Before-and-after object listings
== Segment start ==
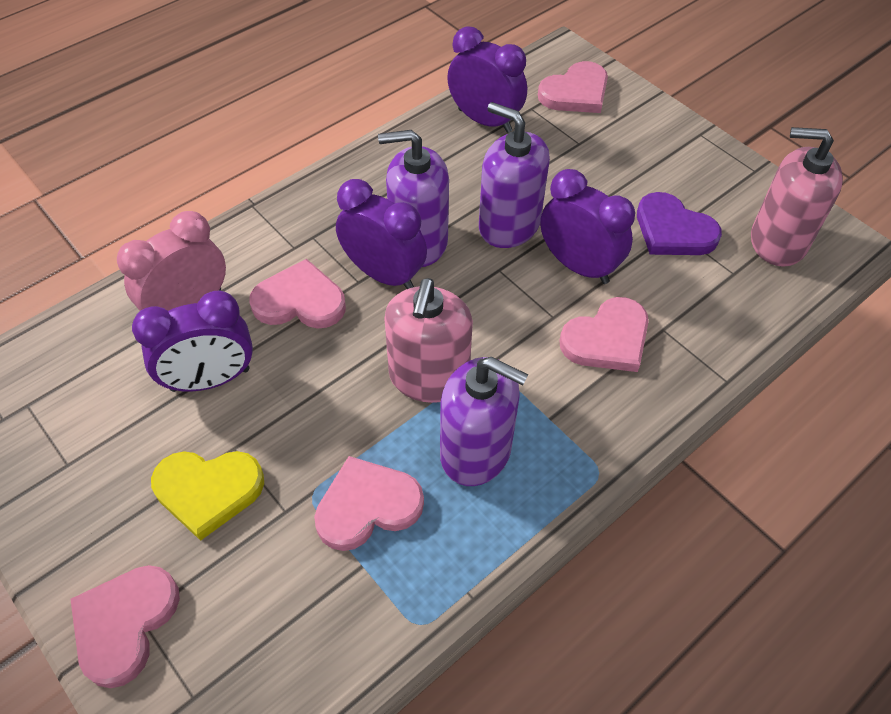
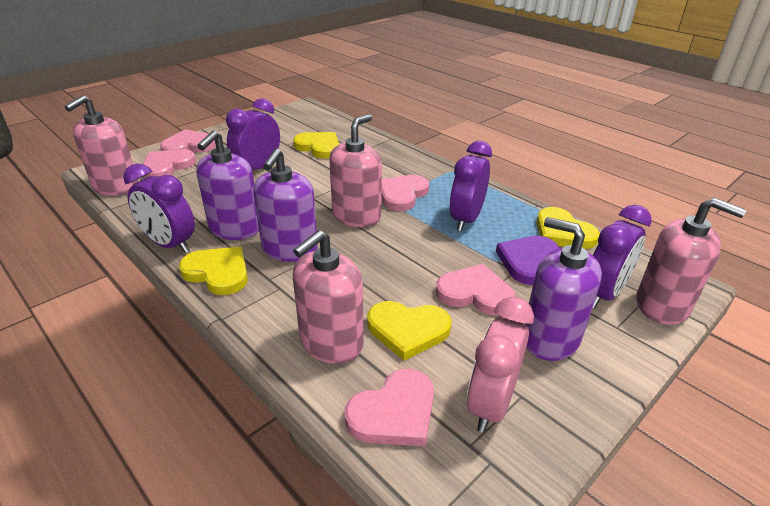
pink soap dispenser: 2 -> 4
yellow heart: 1 -> 4

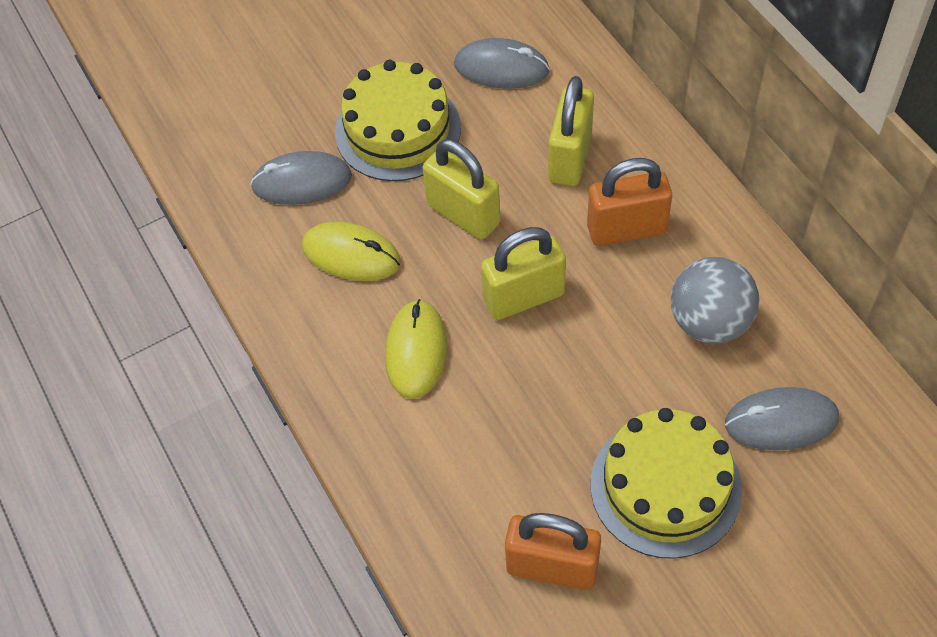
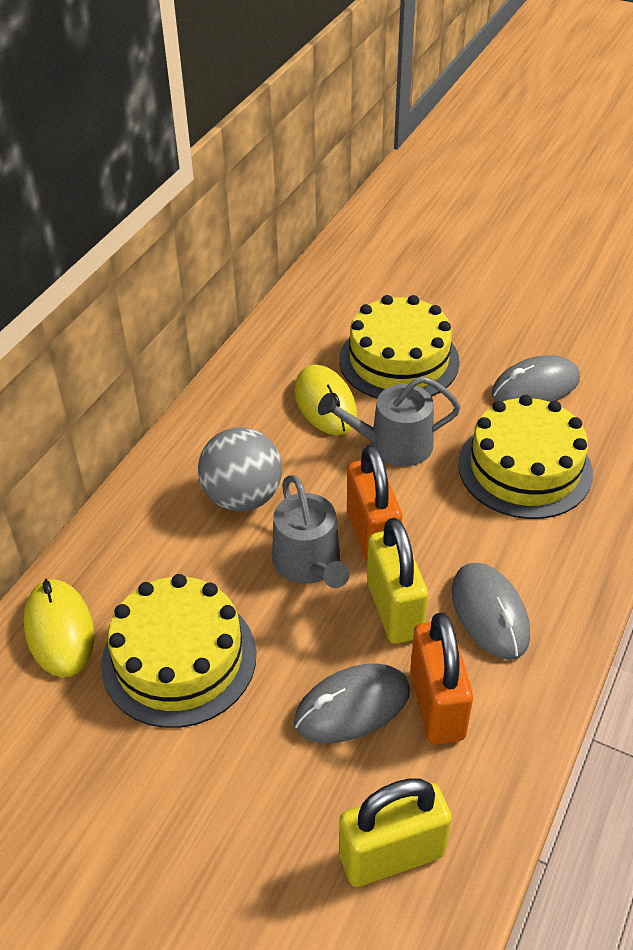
grey watering can: 0 -> 2
yellow cake: 2 -> 3
yellow padlock: 3 -> 2

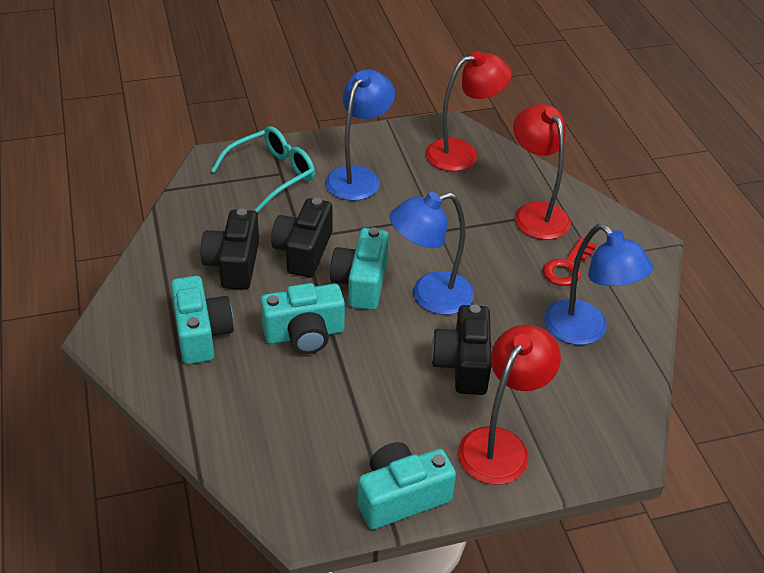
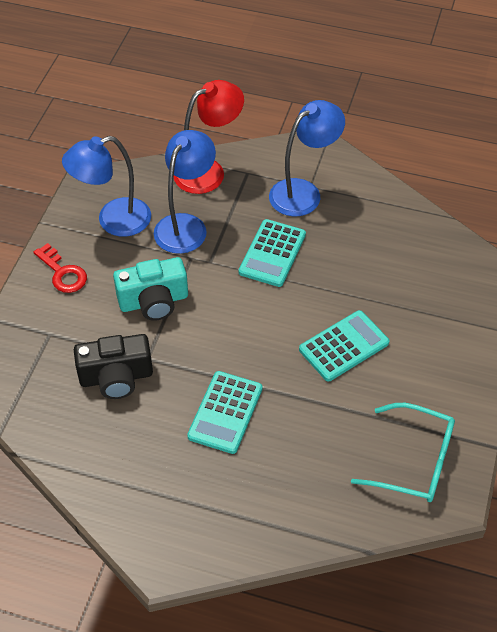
black camera: 3 -> 1
red lamp: 3 -> 1
turquoise calculator: 0 -> 3
turquoise camera: 4 -> 1

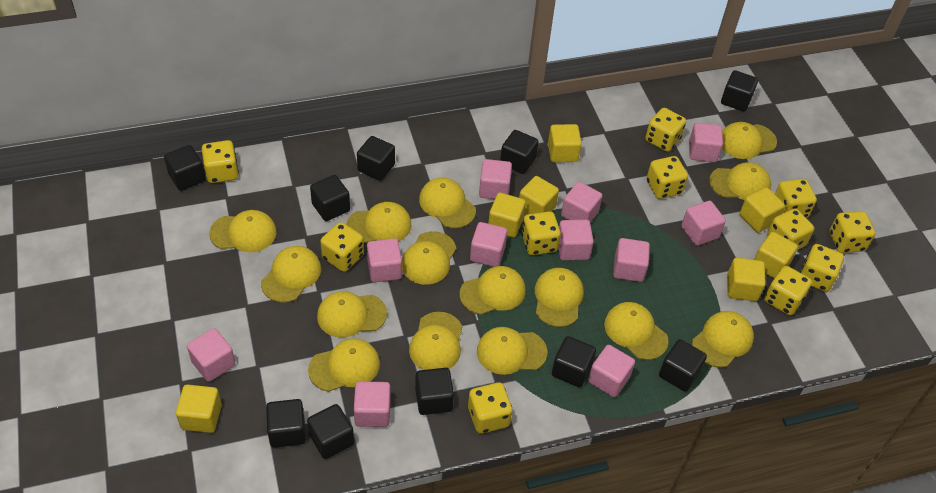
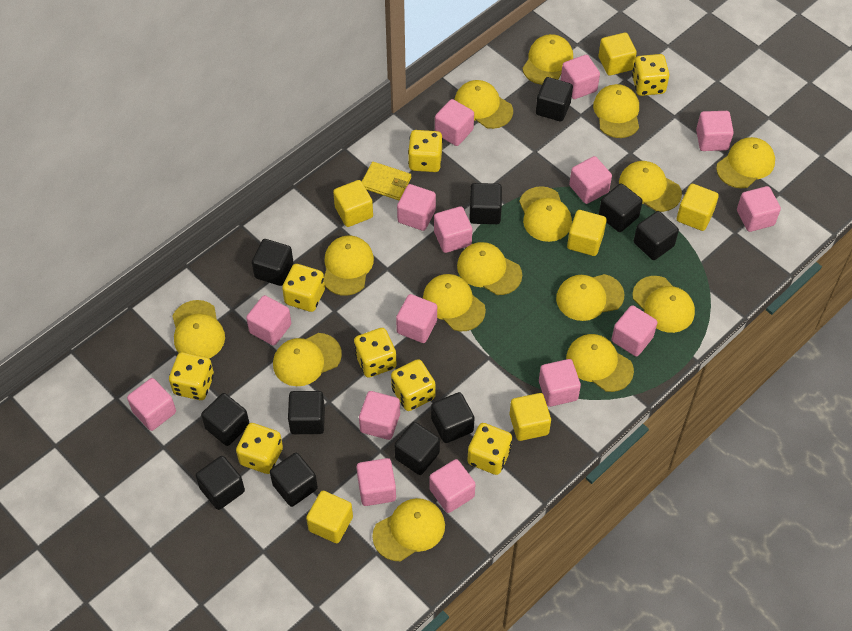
black cube: 10 -> 11
pink cube: 11 -> 15
yellow cube: 7 -> 6
yellow dice: 11 -> 8
yellow wallet: 0 -> 1

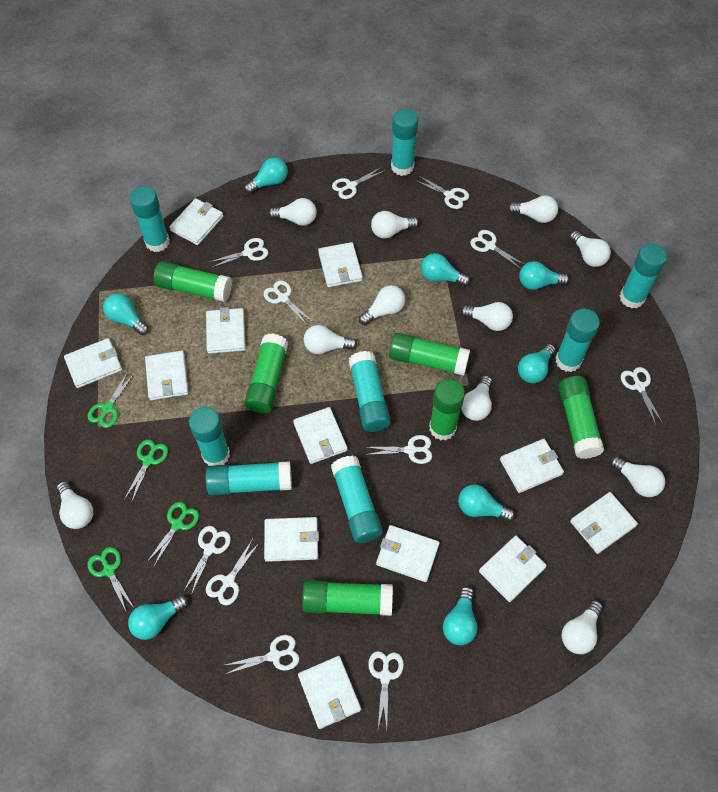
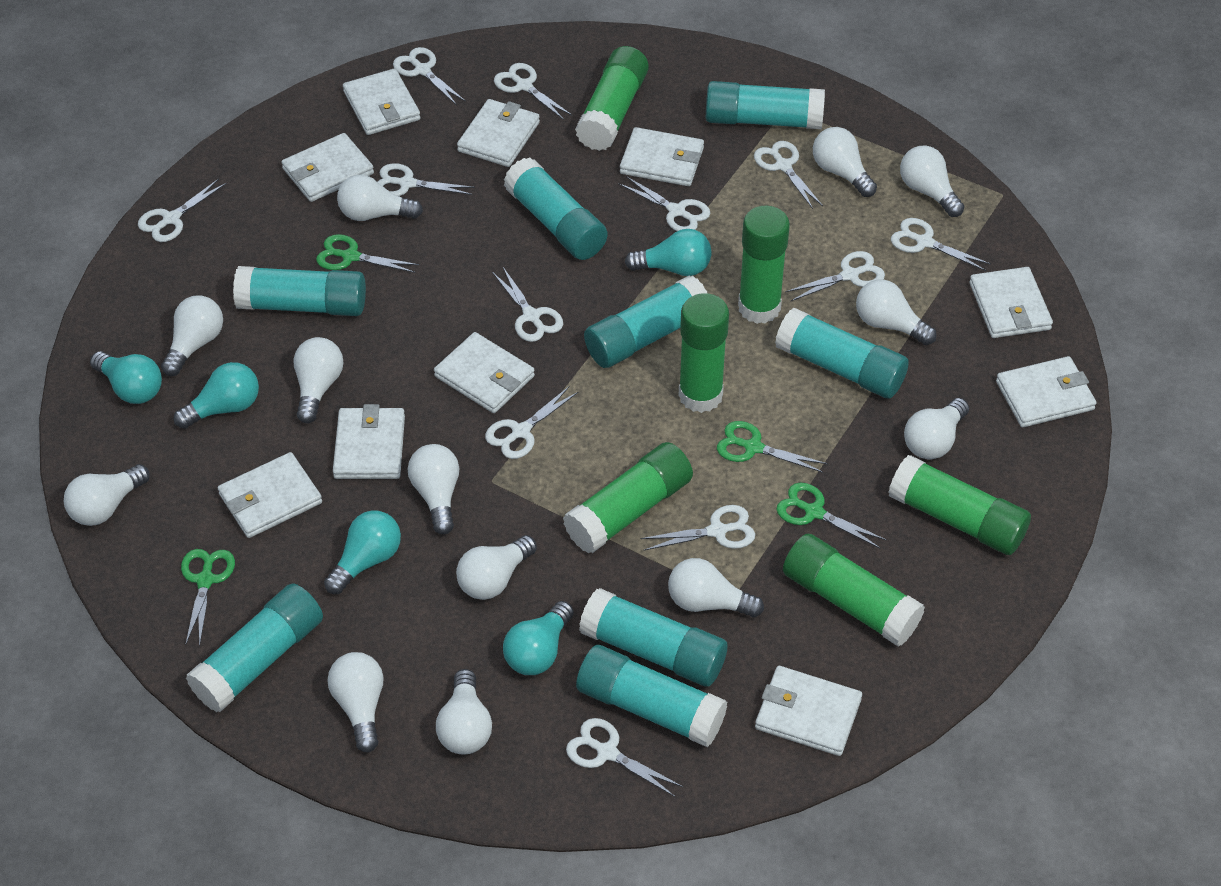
turquoise light bulb: 8 -> 5
white light bulb: 11 -> 13
white scissors: 11 -> 12
white wallet: 12 -> 10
== Segment end ==
- [About this exercise]:
Please output the records above exactly, without the pictures.

- [Solution below]:
pink soap dispenser: 2 -> 4
yellow heart: 1 -> 4

grey watering can: 0 -> 2
yellow cake: 2 -> 3
yellow padlock: 3 -> 2

black camera: 3 -> 1
red lamp: 3 -> 1
turquoise calculator: 0 -> 3
turquoise camera: 4 -> 1

black cube: 10 -> 11
pink cube: 11 -> 15
yellow cube: 7 -> 6
yellow dice: 11 -> 8
yellow wallet: 0 -> 1

turquoise light bulb: 8 -> 5
white light bulb: 11 -> 13
white scissors: 11 -> 12
white wallet: 12 -> 10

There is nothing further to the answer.